Problem statement =
Extract all lines from the data beneath that include the word "brown".
◆ ◆ ◆ ◆ ◆
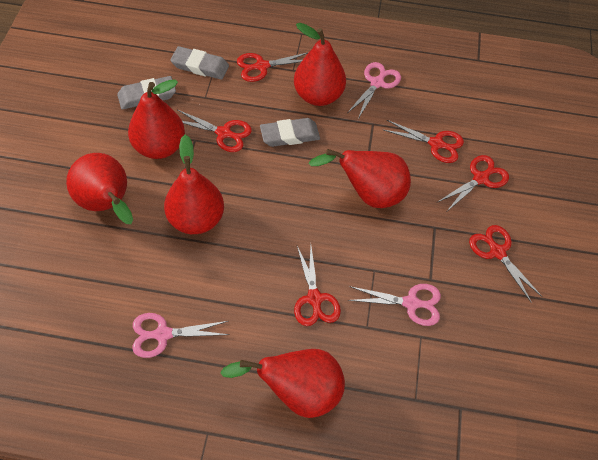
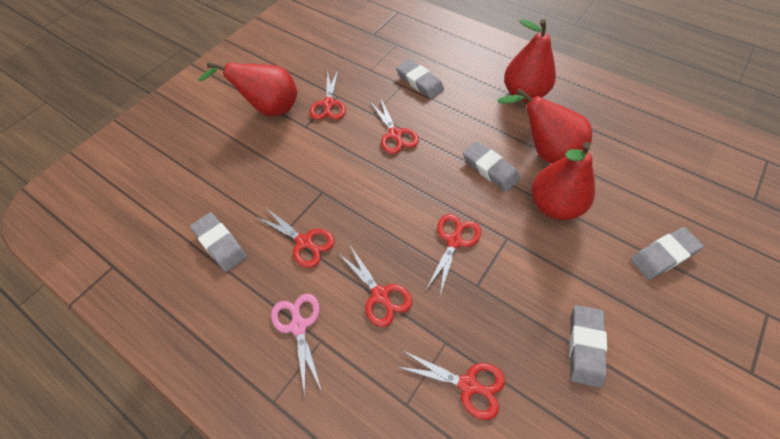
grey eraser: 3 -> 5
pink scissors: 3 -> 1
red pear: 6 -> 4

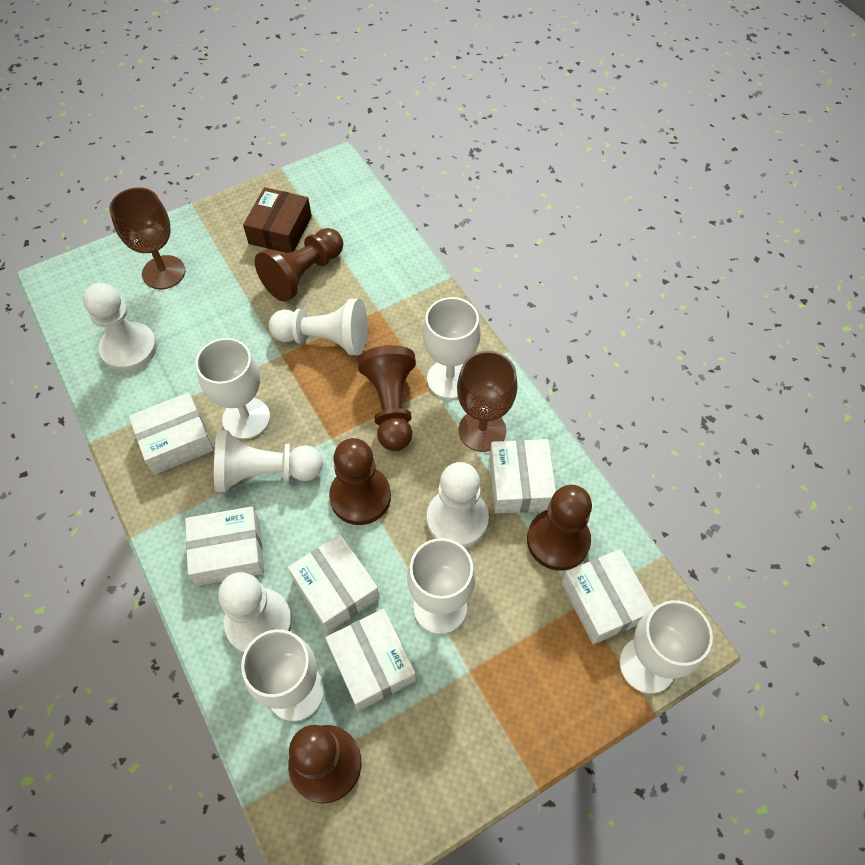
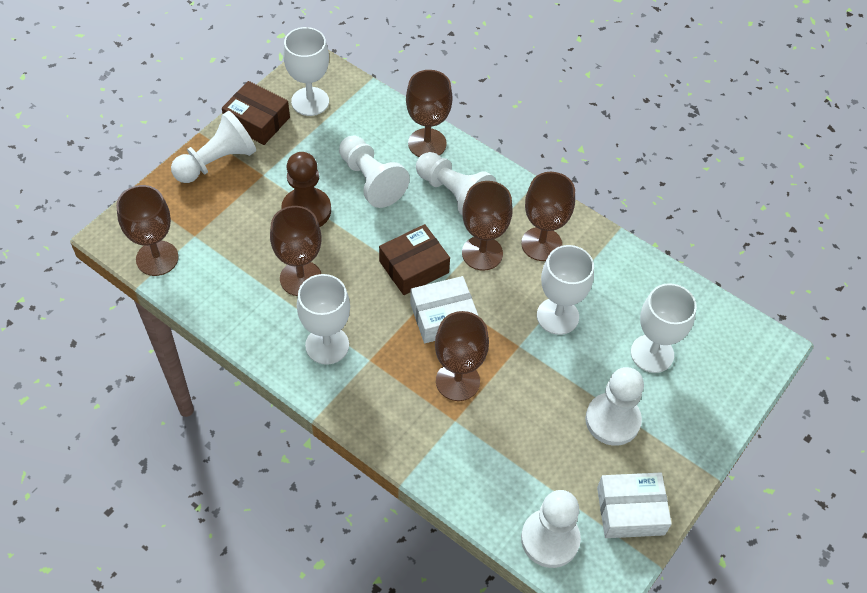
brown box: 1 -> 2
brown goblet: 2 -> 6
brown pawn: 5 -> 1
white box: 6 -> 2
white goblet: 5 -> 4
◆ ◆ ◆ ◆ ◆
Task result =
brown box: 1 -> 2
brown goblet: 2 -> 6
brown pawn: 5 -> 1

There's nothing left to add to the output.